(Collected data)
==*==

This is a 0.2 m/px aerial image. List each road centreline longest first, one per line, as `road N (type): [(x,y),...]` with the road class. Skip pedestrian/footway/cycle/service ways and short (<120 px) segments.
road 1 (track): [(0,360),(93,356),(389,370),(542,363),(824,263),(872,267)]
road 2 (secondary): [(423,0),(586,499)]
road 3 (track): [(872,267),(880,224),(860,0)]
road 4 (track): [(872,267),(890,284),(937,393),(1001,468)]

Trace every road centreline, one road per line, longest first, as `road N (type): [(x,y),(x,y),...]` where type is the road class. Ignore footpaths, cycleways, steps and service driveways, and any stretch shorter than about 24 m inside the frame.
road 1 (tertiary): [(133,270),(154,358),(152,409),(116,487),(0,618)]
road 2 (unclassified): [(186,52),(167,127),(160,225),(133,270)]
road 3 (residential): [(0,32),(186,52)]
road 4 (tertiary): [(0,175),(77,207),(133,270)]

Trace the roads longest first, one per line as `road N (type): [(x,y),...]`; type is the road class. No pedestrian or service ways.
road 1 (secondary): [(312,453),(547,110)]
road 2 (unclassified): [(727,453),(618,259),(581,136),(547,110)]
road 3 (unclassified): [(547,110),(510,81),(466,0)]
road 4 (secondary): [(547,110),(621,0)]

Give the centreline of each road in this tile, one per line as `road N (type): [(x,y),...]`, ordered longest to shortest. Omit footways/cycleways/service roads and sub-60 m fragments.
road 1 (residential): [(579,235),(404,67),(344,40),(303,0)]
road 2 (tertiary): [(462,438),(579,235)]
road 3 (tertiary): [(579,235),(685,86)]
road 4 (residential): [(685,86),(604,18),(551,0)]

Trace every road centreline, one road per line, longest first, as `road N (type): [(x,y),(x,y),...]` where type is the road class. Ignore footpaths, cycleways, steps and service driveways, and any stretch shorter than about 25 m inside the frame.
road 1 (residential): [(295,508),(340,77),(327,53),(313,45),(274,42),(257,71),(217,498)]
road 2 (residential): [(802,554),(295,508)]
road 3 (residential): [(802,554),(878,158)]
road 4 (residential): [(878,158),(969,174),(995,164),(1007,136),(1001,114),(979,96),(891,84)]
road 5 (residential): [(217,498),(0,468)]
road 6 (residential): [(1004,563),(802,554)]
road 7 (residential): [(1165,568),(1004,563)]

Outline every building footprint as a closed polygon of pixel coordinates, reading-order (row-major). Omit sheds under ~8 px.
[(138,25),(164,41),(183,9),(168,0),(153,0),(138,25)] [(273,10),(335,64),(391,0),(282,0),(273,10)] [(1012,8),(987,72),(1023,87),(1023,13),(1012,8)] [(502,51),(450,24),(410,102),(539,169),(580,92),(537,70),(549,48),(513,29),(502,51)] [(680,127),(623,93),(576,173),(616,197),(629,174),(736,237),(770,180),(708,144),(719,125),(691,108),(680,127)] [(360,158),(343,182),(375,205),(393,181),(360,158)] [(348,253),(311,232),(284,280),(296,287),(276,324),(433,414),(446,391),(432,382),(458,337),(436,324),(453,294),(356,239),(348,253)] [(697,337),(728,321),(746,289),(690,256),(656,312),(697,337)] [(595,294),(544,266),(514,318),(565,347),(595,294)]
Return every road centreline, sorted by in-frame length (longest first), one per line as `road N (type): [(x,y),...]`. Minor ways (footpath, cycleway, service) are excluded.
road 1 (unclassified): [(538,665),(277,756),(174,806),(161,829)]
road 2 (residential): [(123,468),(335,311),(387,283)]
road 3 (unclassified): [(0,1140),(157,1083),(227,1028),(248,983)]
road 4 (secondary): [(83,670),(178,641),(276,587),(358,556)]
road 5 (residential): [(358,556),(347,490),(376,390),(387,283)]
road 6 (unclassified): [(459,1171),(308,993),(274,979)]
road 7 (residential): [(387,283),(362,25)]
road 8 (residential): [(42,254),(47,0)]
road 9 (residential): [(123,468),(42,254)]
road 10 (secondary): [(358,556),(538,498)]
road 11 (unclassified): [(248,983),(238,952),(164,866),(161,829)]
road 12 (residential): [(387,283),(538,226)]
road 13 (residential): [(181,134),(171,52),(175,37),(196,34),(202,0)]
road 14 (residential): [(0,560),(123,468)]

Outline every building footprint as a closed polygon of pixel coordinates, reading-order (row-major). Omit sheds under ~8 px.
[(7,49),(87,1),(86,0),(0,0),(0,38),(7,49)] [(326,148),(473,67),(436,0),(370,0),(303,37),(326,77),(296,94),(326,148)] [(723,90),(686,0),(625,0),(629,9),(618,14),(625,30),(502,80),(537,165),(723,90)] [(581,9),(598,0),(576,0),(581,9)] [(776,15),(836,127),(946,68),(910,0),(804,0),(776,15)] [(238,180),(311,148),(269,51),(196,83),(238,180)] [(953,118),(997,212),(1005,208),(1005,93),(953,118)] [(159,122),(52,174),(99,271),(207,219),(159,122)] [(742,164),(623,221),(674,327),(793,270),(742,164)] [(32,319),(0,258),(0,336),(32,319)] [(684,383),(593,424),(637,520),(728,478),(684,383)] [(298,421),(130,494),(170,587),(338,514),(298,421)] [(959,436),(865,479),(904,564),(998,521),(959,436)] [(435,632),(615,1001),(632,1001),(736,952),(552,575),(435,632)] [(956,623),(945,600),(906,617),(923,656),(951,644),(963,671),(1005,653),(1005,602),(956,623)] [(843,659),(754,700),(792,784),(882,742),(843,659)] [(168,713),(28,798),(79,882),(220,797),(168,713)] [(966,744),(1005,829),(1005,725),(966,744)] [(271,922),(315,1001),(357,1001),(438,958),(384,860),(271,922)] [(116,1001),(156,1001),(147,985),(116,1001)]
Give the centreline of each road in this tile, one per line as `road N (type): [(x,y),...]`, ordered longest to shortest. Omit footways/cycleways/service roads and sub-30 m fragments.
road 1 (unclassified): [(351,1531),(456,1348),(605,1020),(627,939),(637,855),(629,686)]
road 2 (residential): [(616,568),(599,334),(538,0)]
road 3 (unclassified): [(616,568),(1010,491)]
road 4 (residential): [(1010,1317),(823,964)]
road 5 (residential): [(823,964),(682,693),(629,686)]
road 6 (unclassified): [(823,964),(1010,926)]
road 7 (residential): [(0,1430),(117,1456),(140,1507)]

==*==

▶ [WHAT THE TASK ASKS]: As the exercise requires, copy out the data shown above word for word.

▶ [SOLUTION TO THIS EXERCISE]:
This is a 0.2 m/px aerial image. List each road centreline longest first, one per line, as `road N (type): [(x,y),...]` with the road class. Skip pedestrian/footway/cycle/service ways and short (<120 px) segments.
road 1 (track): [(0,360),(93,356),(389,370),(542,363),(824,263),(872,267)]
road 2 (secondary): [(423,0),(586,499)]
road 3 (track): [(872,267),(880,224),(860,0)]
road 4 (track): [(872,267),(890,284),(937,393),(1001,468)]

Trace every road centreline, one road per line, longest first, as `road N (type): [(x,y),(x,y),...]` where type is the road class. Ignore footpaths, cycleways, steps and service driveways, and any stretch shorter than about 24 m inside the frame.
road 1 (tertiary): [(133,270),(154,358),(152,409),(116,487),(0,618)]
road 2 (unclassified): [(186,52),(167,127),(160,225),(133,270)]
road 3 (residential): [(0,32),(186,52)]
road 4 (tertiary): [(0,175),(77,207),(133,270)]

Trace the roads longest first, one per line as `road N (type): [(x,y),...]`; type is the road class. No pedestrian or service ways.
road 1 (secondary): [(312,453),(547,110)]
road 2 (unclassified): [(727,453),(618,259),(581,136),(547,110)]
road 3 (unclassified): [(547,110),(510,81),(466,0)]
road 4 (secondary): [(547,110),(621,0)]

Give the centreline of each road in this tile, one per line as `road N (type): [(x,y),...]`, ordered longest to shortest. Omit footways/cycleways/service roads and sub-60 m fragments.
road 1 (residential): [(579,235),(404,67),(344,40),(303,0)]
road 2 (tertiary): [(462,438),(579,235)]
road 3 (tertiary): [(579,235),(685,86)]
road 4 (residential): [(685,86),(604,18),(551,0)]

Trace every road centreline, one road per line, longest first, as `road N (type): [(x,y),(x,y),...]` where type is the road class. Ignore footpaths, cycleways, steps and service driveways, and any stretch shorter than about 25 m inside the frame.
road 1 (residential): [(295,508),(340,77),(327,53),(313,45),(274,42),(257,71),(217,498)]
road 2 (residential): [(802,554),(295,508)]
road 3 (residential): [(802,554),(878,158)]
road 4 (residential): [(878,158),(969,174),(995,164),(1007,136),(1001,114),(979,96),(891,84)]
road 5 (residential): [(217,498),(0,468)]
road 6 (residential): [(1004,563),(802,554)]
road 7 (residential): [(1165,568),(1004,563)]

Outline every building footprint as a closed polygon of pixel coordinates, reading-order (row-major). Omit sheds under ~8 px.
[(138,25),(164,41),(183,9),(168,0),(153,0),(138,25)] [(273,10),(335,64),(391,0),(282,0),(273,10)] [(1012,8),(987,72),(1023,87),(1023,13),(1012,8)] [(502,51),(450,24),(410,102),(539,169),(580,92),(537,70),(549,48),(513,29),(502,51)] [(680,127),(623,93),(576,173),(616,197),(629,174),(736,237),(770,180),(708,144),(719,125),(691,108),(680,127)] [(360,158),(343,182),(375,205),(393,181),(360,158)] [(348,253),(311,232),(284,280),(296,287),(276,324),(433,414),(446,391),(432,382),(458,337),(436,324),(453,294),(356,239),(348,253)] [(697,337),(728,321),(746,289),(690,256),(656,312),(697,337)] [(595,294),(544,266),(514,318),(565,347),(595,294)]
Return every road centreline, sorted by in-frame length (longest first), one per line as `road N (type): [(x,y),...]`. Minor ways (footpath, cycleway, service) are excluded.
road 1 (unclassified): [(538,665),(277,756),(174,806),(161,829)]
road 2 (residential): [(123,468),(335,311),(387,283)]
road 3 (unclassified): [(0,1140),(157,1083),(227,1028),(248,983)]
road 4 (secondary): [(83,670),(178,641),(276,587),(358,556)]
road 5 (residential): [(358,556),(347,490),(376,390),(387,283)]
road 6 (unclassified): [(459,1171),(308,993),(274,979)]
road 7 (residential): [(387,283),(362,25)]
road 8 (residential): [(42,254),(47,0)]
road 9 (residential): [(123,468),(42,254)]
road 10 (secondary): [(358,556),(538,498)]
road 11 (unclassified): [(248,983),(238,952),(164,866),(161,829)]
road 12 (residential): [(387,283),(538,226)]
road 13 (residential): [(181,134),(171,52),(175,37),(196,34),(202,0)]
road 14 (residential): [(0,560),(123,468)]

Outline every building footprint as a closed polygon of pixel coordinates, reading-order (row-major). Omit sheds under ~8 px.
[(7,49),(87,1),(86,0),(0,0),(0,38),(7,49)] [(326,148),(473,67),(436,0),(370,0),(303,37),(326,77),(296,94),(326,148)] [(723,90),(686,0),(625,0),(629,9),(618,14),(625,30),(502,80),(537,165),(723,90)] [(581,9),(598,0),(576,0),(581,9)] [(776,15),(836,127),(946,68),(910,0),(804,0),(776,15)] [(238,180),(311,148),(269,51),(196,83),(238,180)] [(953,118),(997,212),(1005,208),(1005,93),(953,118)] [(159,122),(52,174),(99,271),(207,219),(159,122)] [(742,164),(623,221),(674,327),(793,270),(742,164)] [(32,319),(0,258),(0,336),(32,319)] [(684,383),(593,424),(637,520),(728,478),(684,383)] [(298,421),(130,494),(170,587),(338,514),(298,421)] [(959,436),(865,479),(904,564),(998,521),(959,436)] [(435,632),(615,1001),(632,1001),(736,952),(552,575),(435,632)] [(956,623),(945,600),(906,617),(923,656),(951,644),(963,671),(1005,653),(1005,602),(956,623)] [(843,659),(754,700),(792,784),(882,742),(843,659)] [(168,713),(28,798),(79,882),(220,797),(168,713)] [(966,744),(1005,829),(1005,725),(966,744)] [(271,922),(315,1001),(357,1001),(438,958),(384,860),(271,922)] [(116,1001),(156,1001),(147,985),(116,1001)]
Give the centreline of each road in this tile, one per line as `road N (type): [(x,y),...]`, ordered longest to shortest. Omit footways/cycleways/service roads and sub-30 m fragments.
road 1 (unclassified): [(351,1531),(456,1348),(605,1020),(627,939),(637,855),(629,686)]
road 2 (residential): [(616,568),(599,334),(538,0)]
road 3 (unclassified): [(616,568),(1010,491)]
road 4 (residential): [(1010,1317),(823,964)]
road 5 (residential): [(823,964),(682,693),(629,686)]
road 6 (unclassified): [(823,964),(1010,926)]
road 7 (residential): [(0,1430),(117,1456),(140,1507)]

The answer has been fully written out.